Records for the exercise
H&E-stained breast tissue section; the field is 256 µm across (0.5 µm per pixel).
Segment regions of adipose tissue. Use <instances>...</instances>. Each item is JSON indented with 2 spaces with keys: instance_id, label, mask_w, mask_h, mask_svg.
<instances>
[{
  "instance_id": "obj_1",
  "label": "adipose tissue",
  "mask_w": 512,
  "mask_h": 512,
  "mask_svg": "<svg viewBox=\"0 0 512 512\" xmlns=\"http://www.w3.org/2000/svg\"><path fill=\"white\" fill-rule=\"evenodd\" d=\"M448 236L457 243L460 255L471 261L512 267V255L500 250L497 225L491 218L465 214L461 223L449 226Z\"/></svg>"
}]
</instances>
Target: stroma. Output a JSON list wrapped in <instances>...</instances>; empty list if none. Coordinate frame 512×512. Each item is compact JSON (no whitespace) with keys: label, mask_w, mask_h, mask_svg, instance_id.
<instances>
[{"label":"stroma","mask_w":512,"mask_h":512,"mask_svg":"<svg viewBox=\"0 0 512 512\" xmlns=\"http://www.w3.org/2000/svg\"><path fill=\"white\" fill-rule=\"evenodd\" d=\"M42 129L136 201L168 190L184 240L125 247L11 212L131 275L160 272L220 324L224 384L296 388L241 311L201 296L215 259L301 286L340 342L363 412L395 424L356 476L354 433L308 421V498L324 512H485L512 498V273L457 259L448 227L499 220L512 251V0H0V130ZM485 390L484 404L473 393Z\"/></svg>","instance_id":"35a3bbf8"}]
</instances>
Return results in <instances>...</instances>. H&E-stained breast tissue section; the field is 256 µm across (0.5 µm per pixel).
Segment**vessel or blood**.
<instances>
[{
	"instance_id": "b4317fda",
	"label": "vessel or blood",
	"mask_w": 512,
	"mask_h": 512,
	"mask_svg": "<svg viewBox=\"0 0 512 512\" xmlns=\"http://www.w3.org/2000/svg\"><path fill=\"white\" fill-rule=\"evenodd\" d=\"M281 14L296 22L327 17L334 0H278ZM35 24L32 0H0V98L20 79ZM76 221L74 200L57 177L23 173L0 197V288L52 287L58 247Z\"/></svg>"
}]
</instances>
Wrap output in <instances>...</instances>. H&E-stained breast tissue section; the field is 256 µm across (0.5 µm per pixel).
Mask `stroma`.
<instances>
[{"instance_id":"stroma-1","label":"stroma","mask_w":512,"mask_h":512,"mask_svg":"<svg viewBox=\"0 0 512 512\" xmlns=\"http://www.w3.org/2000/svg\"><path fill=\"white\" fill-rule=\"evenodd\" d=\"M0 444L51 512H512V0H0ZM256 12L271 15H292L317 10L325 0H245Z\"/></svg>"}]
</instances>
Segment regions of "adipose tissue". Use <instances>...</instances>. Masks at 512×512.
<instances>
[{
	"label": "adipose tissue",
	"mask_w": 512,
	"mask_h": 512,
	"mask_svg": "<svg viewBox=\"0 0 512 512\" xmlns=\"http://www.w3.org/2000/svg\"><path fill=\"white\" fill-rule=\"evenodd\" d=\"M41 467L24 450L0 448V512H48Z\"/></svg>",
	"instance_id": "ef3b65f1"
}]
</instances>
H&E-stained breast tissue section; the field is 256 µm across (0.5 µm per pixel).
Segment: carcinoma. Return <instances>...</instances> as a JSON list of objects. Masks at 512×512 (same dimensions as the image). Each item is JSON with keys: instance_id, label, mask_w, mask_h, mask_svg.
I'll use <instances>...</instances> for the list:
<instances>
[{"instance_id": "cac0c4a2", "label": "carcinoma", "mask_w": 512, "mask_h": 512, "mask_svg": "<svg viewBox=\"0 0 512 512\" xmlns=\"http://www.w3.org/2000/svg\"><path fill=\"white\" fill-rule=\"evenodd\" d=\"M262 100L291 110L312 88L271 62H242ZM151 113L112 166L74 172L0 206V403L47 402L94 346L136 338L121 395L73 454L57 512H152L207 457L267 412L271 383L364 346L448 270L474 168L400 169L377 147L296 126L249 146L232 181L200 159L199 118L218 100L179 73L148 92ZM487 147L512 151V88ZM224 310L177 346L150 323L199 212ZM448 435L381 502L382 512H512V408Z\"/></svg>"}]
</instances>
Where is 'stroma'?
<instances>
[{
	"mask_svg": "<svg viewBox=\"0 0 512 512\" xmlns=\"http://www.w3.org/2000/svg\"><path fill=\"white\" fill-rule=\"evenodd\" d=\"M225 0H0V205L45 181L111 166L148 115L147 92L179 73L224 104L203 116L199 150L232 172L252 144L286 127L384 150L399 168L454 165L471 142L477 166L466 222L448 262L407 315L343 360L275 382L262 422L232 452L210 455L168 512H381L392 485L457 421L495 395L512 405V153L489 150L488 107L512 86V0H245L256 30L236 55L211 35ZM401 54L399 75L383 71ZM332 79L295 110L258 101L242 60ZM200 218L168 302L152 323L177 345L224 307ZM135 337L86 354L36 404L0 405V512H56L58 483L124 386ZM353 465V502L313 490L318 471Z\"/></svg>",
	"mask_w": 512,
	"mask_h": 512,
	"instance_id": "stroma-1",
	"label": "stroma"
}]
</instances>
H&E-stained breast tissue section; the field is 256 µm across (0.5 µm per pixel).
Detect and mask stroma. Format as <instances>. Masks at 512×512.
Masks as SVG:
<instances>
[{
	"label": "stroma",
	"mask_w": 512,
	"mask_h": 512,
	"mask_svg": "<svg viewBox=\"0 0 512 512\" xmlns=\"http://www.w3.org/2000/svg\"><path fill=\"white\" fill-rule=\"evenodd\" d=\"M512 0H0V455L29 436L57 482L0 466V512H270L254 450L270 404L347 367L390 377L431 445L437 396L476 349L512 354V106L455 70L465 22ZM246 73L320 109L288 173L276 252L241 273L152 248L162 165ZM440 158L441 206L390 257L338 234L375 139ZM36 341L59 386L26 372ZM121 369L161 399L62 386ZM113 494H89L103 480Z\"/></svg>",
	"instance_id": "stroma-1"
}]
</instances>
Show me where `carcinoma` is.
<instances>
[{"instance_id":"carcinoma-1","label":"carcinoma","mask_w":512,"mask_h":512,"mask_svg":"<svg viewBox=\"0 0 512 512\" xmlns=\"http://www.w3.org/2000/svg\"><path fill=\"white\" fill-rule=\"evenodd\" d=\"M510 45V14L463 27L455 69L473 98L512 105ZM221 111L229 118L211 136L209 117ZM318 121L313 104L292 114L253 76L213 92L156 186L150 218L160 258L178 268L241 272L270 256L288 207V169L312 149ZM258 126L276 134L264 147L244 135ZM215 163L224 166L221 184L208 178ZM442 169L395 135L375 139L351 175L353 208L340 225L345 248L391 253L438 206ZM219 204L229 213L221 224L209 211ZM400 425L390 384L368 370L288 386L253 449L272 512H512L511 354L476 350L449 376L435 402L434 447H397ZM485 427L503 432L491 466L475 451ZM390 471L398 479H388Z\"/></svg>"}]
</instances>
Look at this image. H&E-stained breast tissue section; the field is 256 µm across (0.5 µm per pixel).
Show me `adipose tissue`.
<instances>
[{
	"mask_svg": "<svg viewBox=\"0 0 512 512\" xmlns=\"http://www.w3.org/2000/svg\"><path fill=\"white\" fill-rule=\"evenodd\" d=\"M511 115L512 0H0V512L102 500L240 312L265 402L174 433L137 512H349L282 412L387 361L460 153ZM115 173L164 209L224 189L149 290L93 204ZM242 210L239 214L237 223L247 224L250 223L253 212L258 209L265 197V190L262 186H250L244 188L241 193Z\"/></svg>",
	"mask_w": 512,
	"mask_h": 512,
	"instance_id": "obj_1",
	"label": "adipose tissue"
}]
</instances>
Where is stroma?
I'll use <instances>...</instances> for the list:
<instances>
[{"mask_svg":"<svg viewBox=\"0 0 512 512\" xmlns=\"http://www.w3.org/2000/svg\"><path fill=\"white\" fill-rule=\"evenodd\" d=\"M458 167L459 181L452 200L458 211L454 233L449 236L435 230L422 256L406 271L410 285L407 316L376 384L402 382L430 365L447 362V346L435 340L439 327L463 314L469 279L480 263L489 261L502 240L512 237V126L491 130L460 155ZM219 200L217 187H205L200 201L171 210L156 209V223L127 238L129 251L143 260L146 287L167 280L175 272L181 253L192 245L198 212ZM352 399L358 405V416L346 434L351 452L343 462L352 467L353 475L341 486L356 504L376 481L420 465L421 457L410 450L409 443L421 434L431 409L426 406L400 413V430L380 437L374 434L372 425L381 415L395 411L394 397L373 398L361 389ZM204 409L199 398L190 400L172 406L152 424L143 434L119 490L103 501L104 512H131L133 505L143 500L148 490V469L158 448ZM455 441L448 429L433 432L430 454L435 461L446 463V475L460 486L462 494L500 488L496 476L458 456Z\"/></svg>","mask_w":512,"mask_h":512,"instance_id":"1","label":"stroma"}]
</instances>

Aim of the task
Starting at the first line of the records above, please copy each line exactly until you reach the line containing "Wrap output in". Include that line and stop there.

Response for this exercise
H&E-stained breast tissue section; the field is 256 µm across (0.5 µm per pixel).
Segment regions of adipose tissue. Use <instances>...</instances>. Each item is JSON indented with 2 spaces with keys: instance_id, label, mask_w, mask_h, mask_svg.
<instances>
[{
  "instance_id": "obj_1",
  "label": "adipose tissue",
  "mask_w": 512,
  "mask_h": 512,
  "mask_svg": "<svg viewBox=\"0 0 512 512\" xmlns=\"http://www.w3.org/2000/svg\"><path fill=\"white\" fill-rule=\"evenodd\" d=\"M448 236L457 243L460 255L471 261L512 267V255L500 250L497 225L491 218L465 214L461 223L449 226Z\"/></svg>"
}]
</instances>
Target: stroma. Output a JSON list wrapped in <instances>...</instances>; empty list if none. Coordinate frame 512×512. Each item is compact JSON (no whitespace) with keys: label, mask_w, mask_h, mask_svg, instance_id.
<instances>
[{"label":"stroma","mask_w":512,"mask_h":512,"mask_svg":"<svg viewBox=\"0 0 512 512\" xmlns=\"http://www.w3.org/2000/svg\"><path fill=\"white\" fill-rule=\"evenodd\" d=\"M42 129L136 201L168 190L184 240L125 247L11 212L131 275L160 272L220 324L224 384L296 388L241 311L201 296L215 259L301 286L340 342L363 412L395 424L356 476L354 433L308 421V498L324 512H485L512 498V273L457 259L448 227L499 220L512 251V0H0V130ZM485 390L484 404L473 393Z\"/></svg>","instance_id":"35a3bbf8"}]
</instances>
Return results in <instances>...</instances>. H&E-stained breast tissue section; the field is 256 µm across (0.5 µm per pixel).
Segment**vessel or blood**.
<instances>
[{
	"instance_id": "b4317fda",
	"label": "vessel or blood",
	"mask_w": 512,
	"mask_h": 512,
	"mask_svg": "<svg viewBox=\"0 0 512 512\" xmlns=\"http://www.w3.org/2000/svg\"><path fill=\"white\" fill-rule=\"evenodd\" d=\"M281 14L296 22L327 17L334 0H278ZM35 24L32 0H0V98L20 79ZM76 221L74 200L57 177L23 173L0 197V288L52 287L58 247Z\"/></svg>"
}]
</instances>
Wrap output in <instances>...</instances>. H&E-stained breast tissue section; the field is 256 µm across (0.5 µm per pixel).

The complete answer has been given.